WHAT NEEDS TO BE DONE
Write out the full set of records exactly. Any pictures in them do not belong in the copy.

DATA FOR REVIEW
-- Opening Marker --

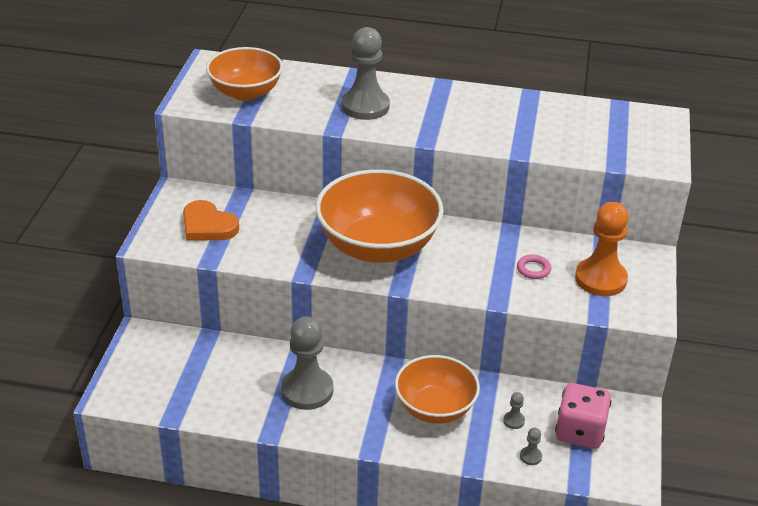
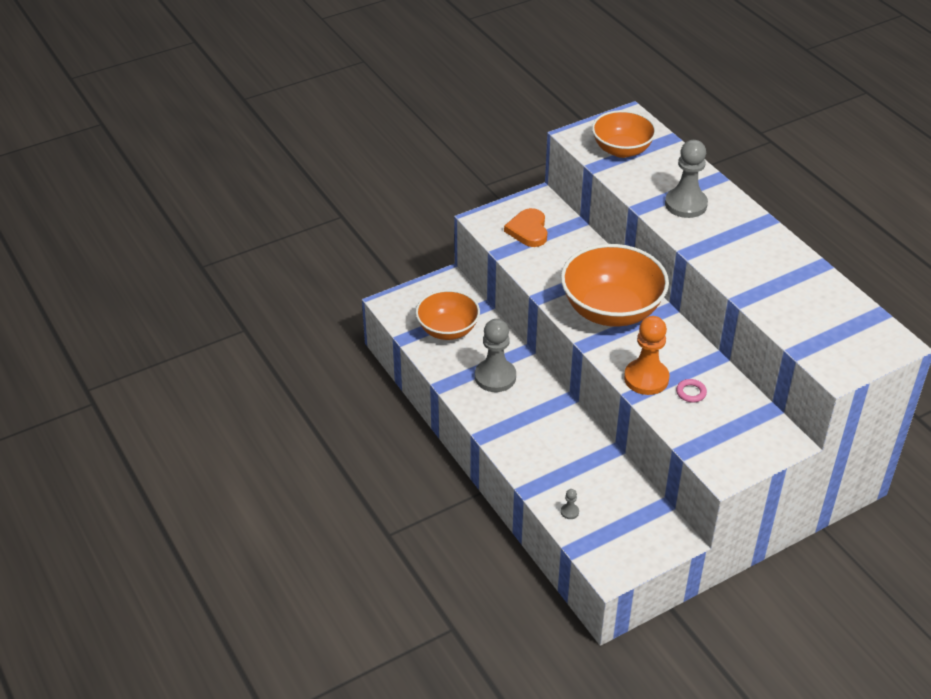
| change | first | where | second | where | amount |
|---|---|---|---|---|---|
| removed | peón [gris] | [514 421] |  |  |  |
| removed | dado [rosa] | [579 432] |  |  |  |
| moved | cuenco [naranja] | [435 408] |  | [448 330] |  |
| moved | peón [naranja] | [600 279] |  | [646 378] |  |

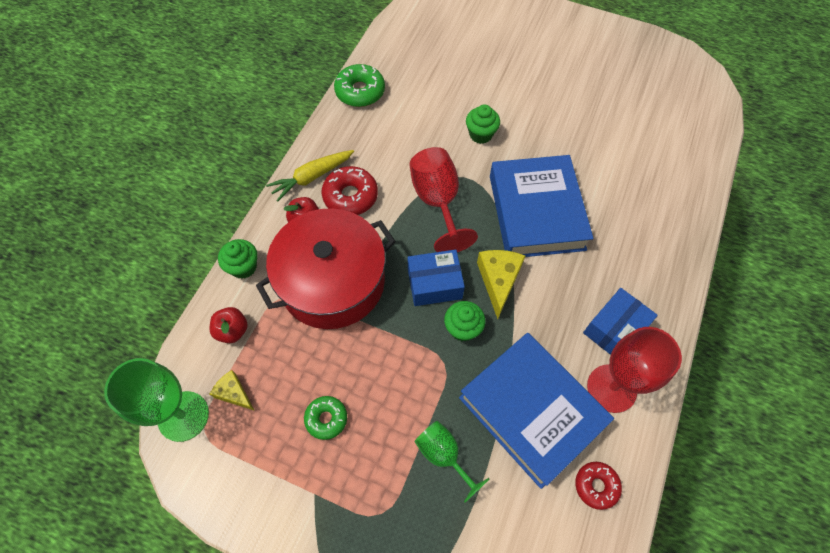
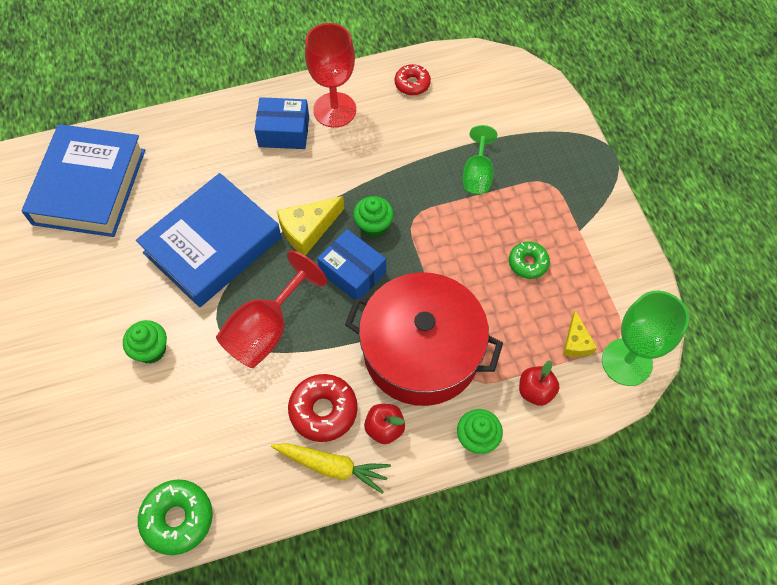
| change | first | where | second | where | amount |
|---|---|---|---|---|---|
| moved | libro [azul] | [531 410] |  | [89 186] |  |

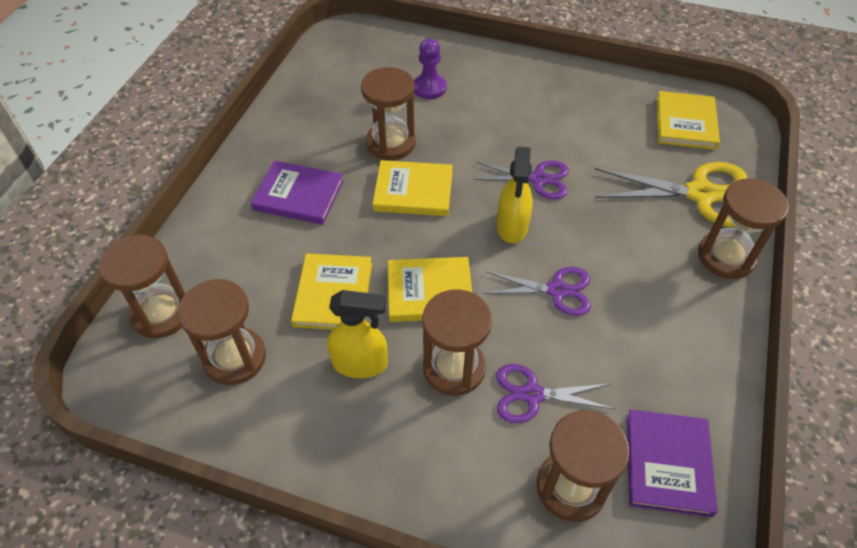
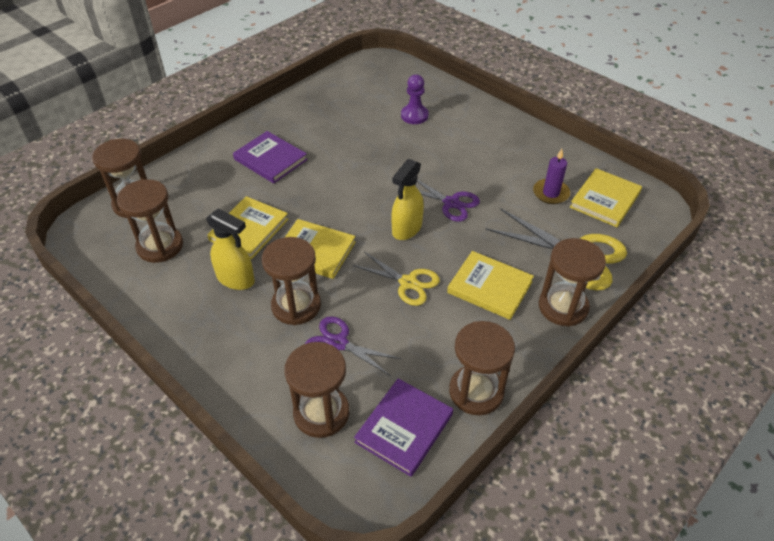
| change | first | where | second | where | amount |
|---|---|---|---|---|---|
| added |  |  | vela [morado] | [551 193] |  |
| moved | reloj de arena [marrón] | [390 143] |  | [476 392] |  |
| moved | libro [amarillo] | [413 191] |  | [490 287] |  |
| recoloured | tijeras [morado] | [557 291] | tijeras [amarillo] | [408 283] |  |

-- Closing Marker --

FINISHED TASK
| change | first | where | second | where | amount |
|---|---|---|---|---|---|
| removed | peón [gris] | [514 421] |  |  |  |
| removed | dado [rosa] | [579 432] |  |  |  |
| moved | cuenco [naranja] | [435 408] |  | [448 330] |  |
| moved | peón [naranja] | [600 279] |  | [646 378] |  |

| change | first | where | second | where | amount |
|---|---|---|---|---|---|
| moved | libro [azul] | [531 410] |  | [89 186] |  |

| change | first | where | second | where | amount |
|---|---|---|---|---|---|
| added |  |  | vela [morado] | [551 193] |  |
| moved | reloj de arena [marrón] | [390 143] |  | [476 392] |  |
| moved | libro [amarillo] | [413 191] |  | [490 287] |  |
| recoloured | tijeras [morado] | [557 291] | tijeras [amarillo] | [408 283] |  |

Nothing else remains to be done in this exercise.